* _EXERCISE OBJECTIVE_: Identify the lines in the data below that contain "none" and give only how many there are.

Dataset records
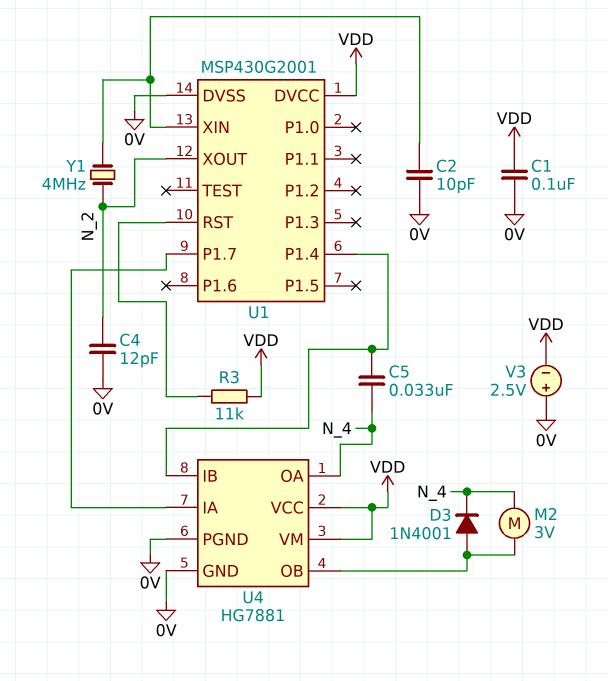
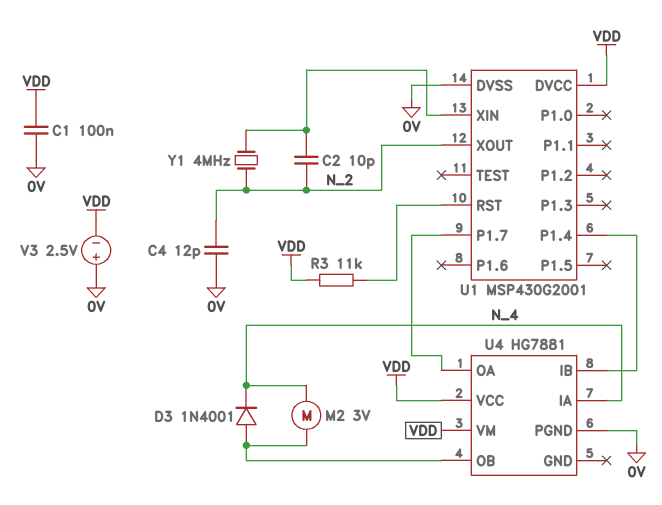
C2: 10pF (0V, U1/XIN) -> 10pF (N_2, U1/XIN)
C5: 33nF (N_4, U1/P1.4) -> none
U4 pin GND: 0V -> none
U4 pin IA: U1/P1.7 -> N_4
U4 pin OA: N_4 -> U1/P1.7

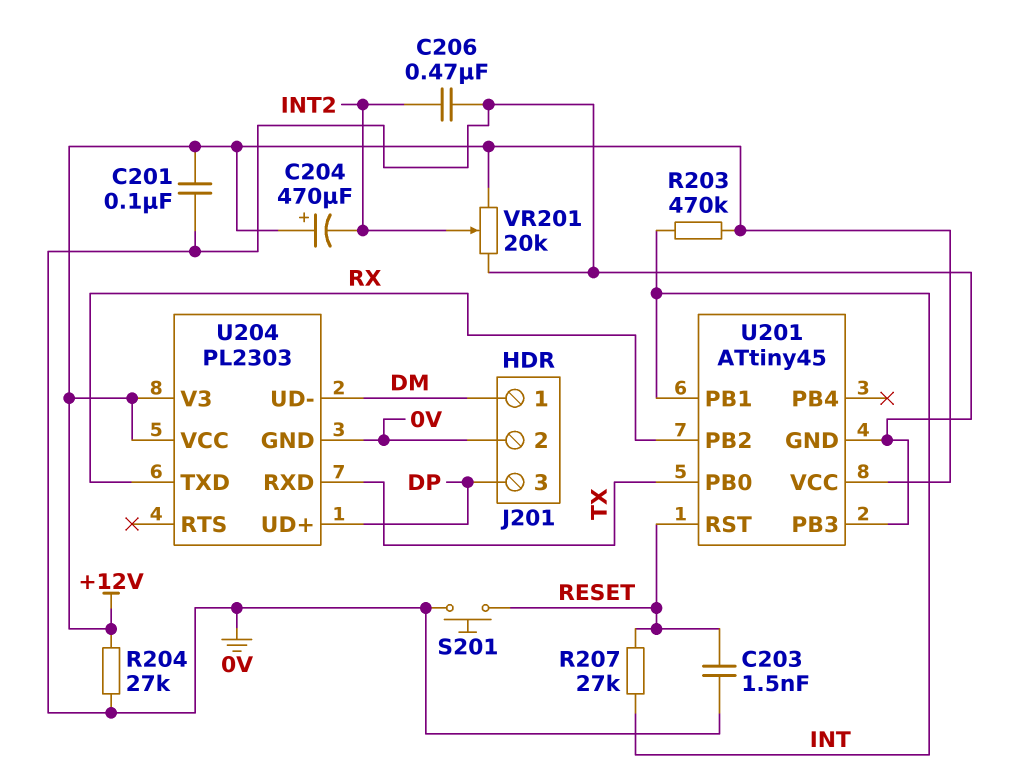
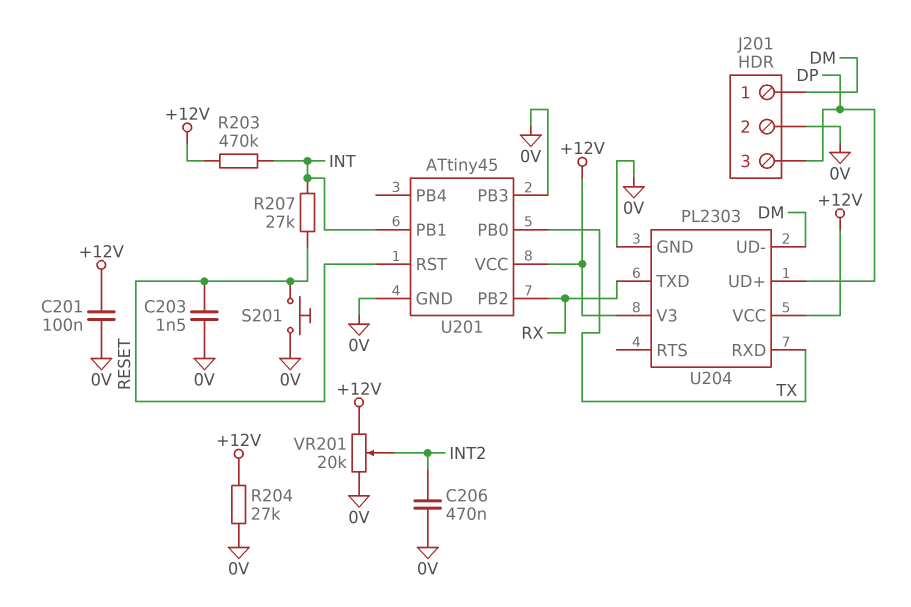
C204: 470uF (plus +12V, minus INT2) -> none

* _EXPECTED ANSWER_: 3